[Directions]
Could you transcribe each entry below exactly, minus the images?

[Stored dataset items]
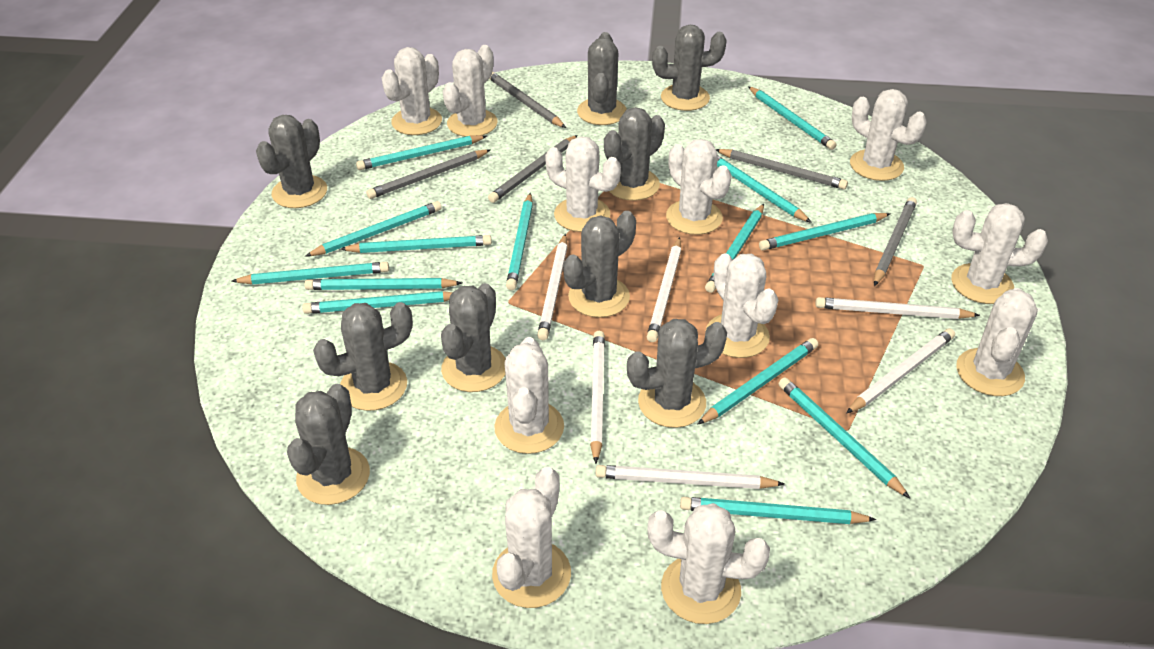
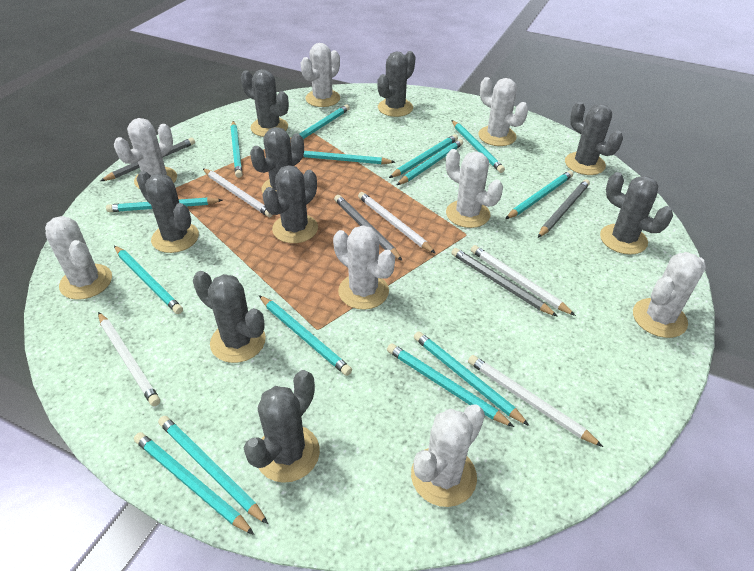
grey pencil: 5 -> 4
white cactus: 11 -> 8
white pencil: 6 -> 5

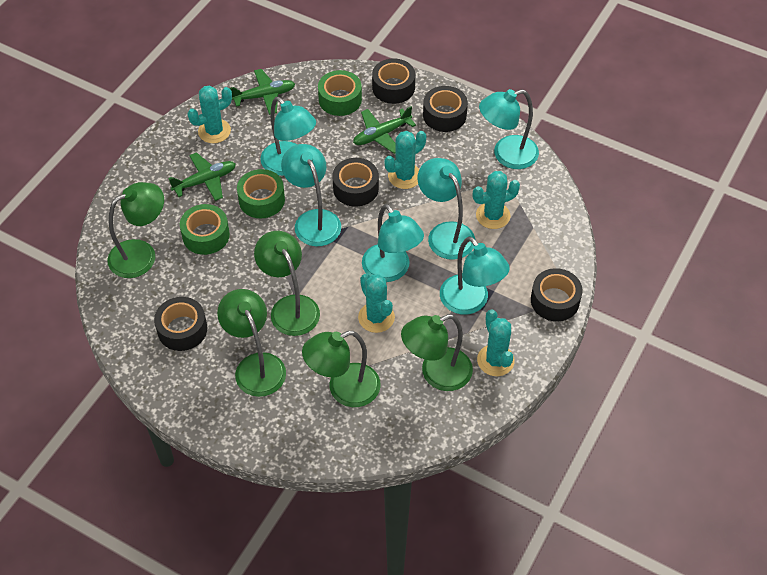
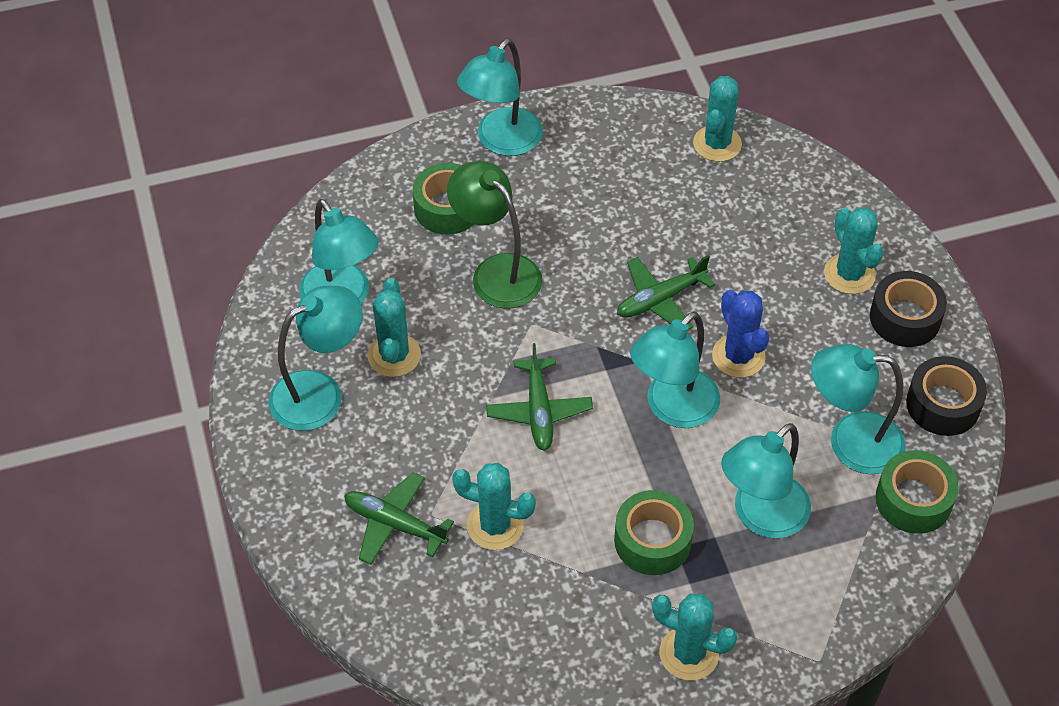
black tape: 5 -> 2
blue cactus: 0 -> 1
green lamp: 5 -> 1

[Output below]
grey pencil: 5 -> 4
white cactus: 11 -> 8
white pencil: 6 -> 5

black tape: 5 -> 2
blue cactus: 0 -> 1
green lamp: 5 -> 1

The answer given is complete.